**Exercise prompt**
Go through the following data and transcribe exactly the stretch of lines from the one holding "moved | bęben/niebieski" to the one holding "replaced | domek/fioletowy", both included.

[Spatial object tracking data]
[Start of Attachment]
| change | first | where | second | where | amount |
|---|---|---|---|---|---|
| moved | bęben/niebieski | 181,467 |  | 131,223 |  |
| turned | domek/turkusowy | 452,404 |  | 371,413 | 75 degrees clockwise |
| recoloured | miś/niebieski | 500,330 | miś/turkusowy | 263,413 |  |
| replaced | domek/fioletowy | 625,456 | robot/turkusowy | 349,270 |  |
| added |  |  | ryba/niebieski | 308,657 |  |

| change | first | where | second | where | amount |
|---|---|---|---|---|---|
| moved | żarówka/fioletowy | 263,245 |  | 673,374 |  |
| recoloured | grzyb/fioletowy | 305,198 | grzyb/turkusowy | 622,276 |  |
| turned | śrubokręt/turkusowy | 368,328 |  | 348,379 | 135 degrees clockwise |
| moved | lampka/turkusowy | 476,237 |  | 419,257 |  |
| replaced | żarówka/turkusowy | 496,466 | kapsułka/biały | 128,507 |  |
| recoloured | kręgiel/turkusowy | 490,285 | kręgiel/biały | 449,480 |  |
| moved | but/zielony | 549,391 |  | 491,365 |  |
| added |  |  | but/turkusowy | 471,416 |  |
[End of Attachment]
**Answer to this task**
| moved | bęben/niebieski | 181,467 |  | 131,223 |  |
| turned | domek/turkusowy | 452,404 |  | 371,413 | 75 degrees clockwise |
| recoloured | miś/niebieski | 500,330 | miś/turkusowy | 263,413 |  |
| replaced | domek/fioletowy | 625,456 | robot/turkusowy | 349,270 |  |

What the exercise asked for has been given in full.